═══ Information provided ═══

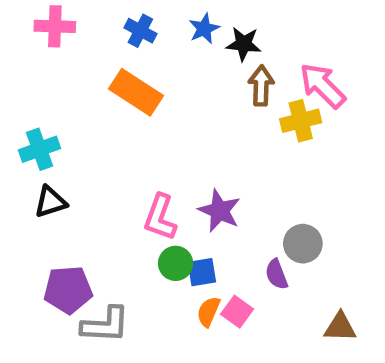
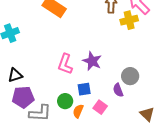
black triangle: (50, 202) -> (15, 75), moved
green circle: (176, 263) -> (65, 101), moved
orange semicircle: (208, 312) -> (78, 111), moved
brown triangle: (340, 327) -> (147, 114), turned 42

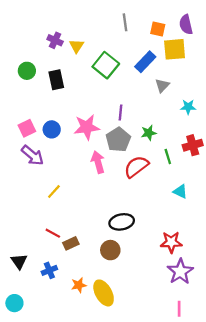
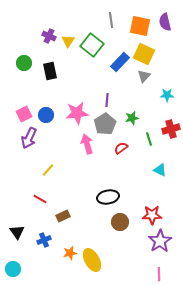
orange square: (158, 29) -> (140, 26), size x1.5
yellow square: (175, 49) -> (144, 54), moved, turned 30
blue rectangle: (145, 62) -> (120, 62), moved
green square: (106, 65) -> (92, 45), moved
purple arrow: (33, 155) -> (29, 138), turned 75
red semicircle: (136, 167) -> (121, 148), size x0.6
red line: (53, 233) -> (40, 199), moved
brown circle: (110, 250) -> (120, 222), moved

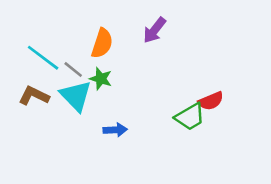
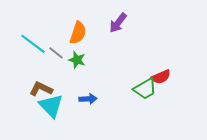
brown L-shape: (34, 96) -> (41, 89), moved
cyan triangle: (76, 96) -> (51, 106), moved

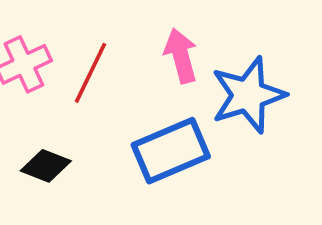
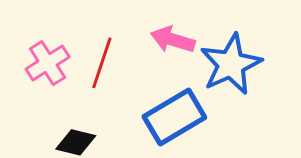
pink arrow: (181, 56) -> (173, 40), turned -51

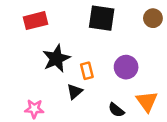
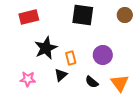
pink star: (34, 109) -> (28, 79), moved
black semicircle: (116, 110) -> (92, 82), moved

═══

■ Task item ■
Set the pictures aside and transcribe the data above exactly.

■ Response box ■
black triangle: (50, 202) -> (15, 75), moved
green circle: (176, 263) -> (65, 101), moved
orange semicircle: (208, 312) -> (78, 111), moved
brown triangle: (340, 327) -> (147, 114), turned 42

orange square: (158, 29) -> (140, 26), size x1.5
yellow square: (175, 49) -> (144, 54), moved, turned 30
blue rectangle: (145, 62) -> (120, 62), moved
green square: (106, 65) -> (92, 45), moved
purple arrow: (33, 155) -> (29, 138), turned 75
red semicircle: (136, 167) -> (121, 148), size x0.6
red line: (53, 233) -> (40, 199), moved
brown circle: (110, 250) -> (120, 222), moved

brown L-shape: (34, 96) -> (41, 89), moved
cyan triangle: (76, 96) -> (51, 106), moved

pink arrow: (181, 56) -> (173, 40), turned -51

pink star: (34, 109) -> (28, 79), moved
black semicircle: (116, 110) -> (92, 82), moved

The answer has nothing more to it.